▶ _TASK OBJECTIVE_: From the entries below, extract every line that contains the string "window". Matching is case-sensitive.

(Some entries)
begin

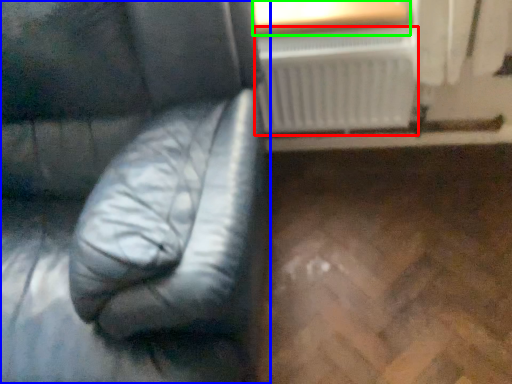
Question: Based on their relative distances, which object is farther from radiator (highlighted by a red box)? Choose from furniture (highlighted by a blue box) and window frame (highlighted by a green box).

Choices:
 (A) furniture
 (B) window frame

Answer: (A)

end

▶ _OUTPUT OF THE TASK_:
Question: Based on their relative distances, which object is farther from radiator (highlighted by a red box)? Choose from furniture (highlighted by a blue box) and window frame (highlighted by a green box).
 (B) window frame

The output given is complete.